→ **PROBLEM TO SOLVE**: What you write must match the records exactly, except for the images, which are left out.

→ **DATA TO USE**:

++++++

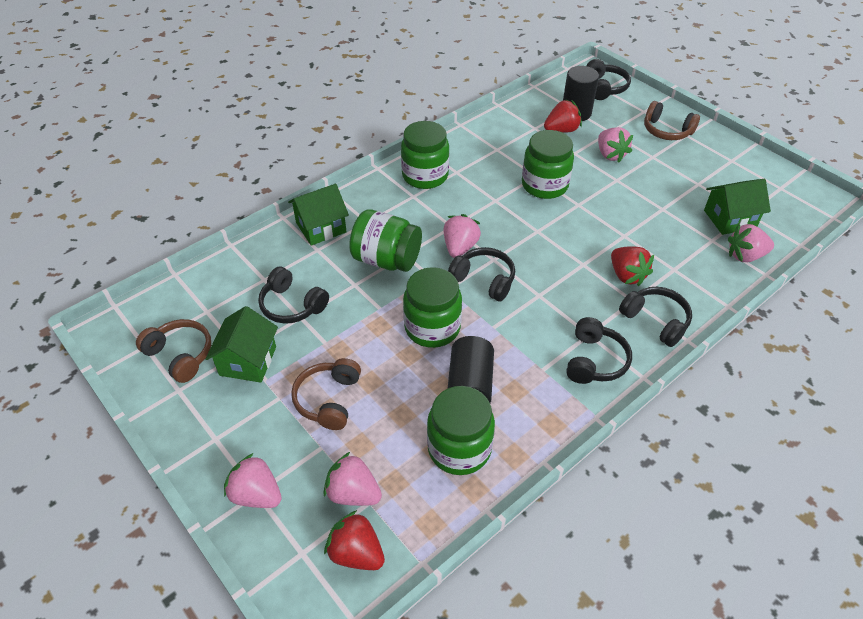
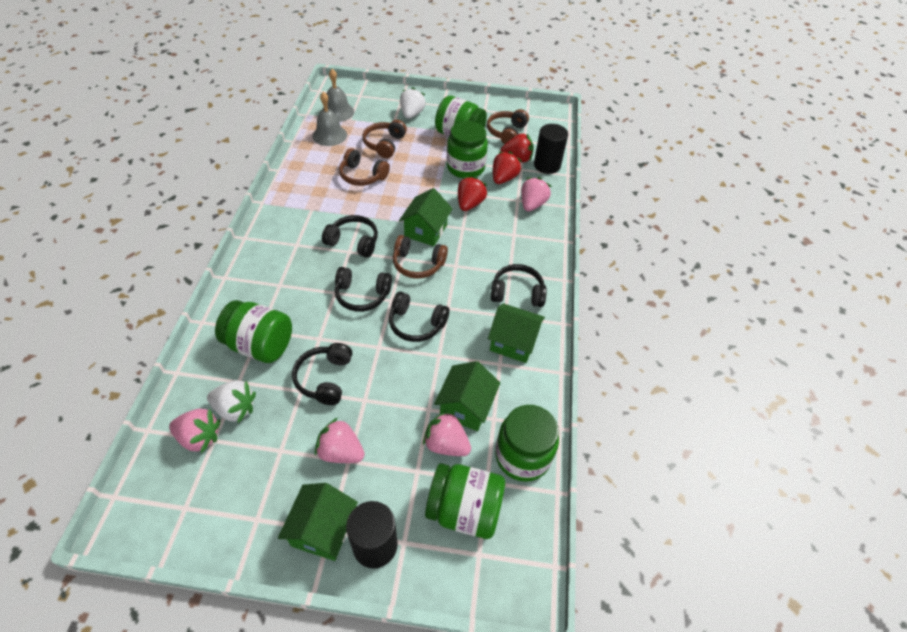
brown headphones: 3 -> 4
green house: 3 -> 4
grey bell: 0 -> 2
pink strawberry: 5 -> 4
white strawberry: 0 -> 2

++++++

→ **EXERCISE SOLUTION**:
brown headphones: 3 -> 4
green house: 3 -> 4
grey bell: 0 -> 2
pink strawberry: 5 -> 4
white strawberry: 0 -> 2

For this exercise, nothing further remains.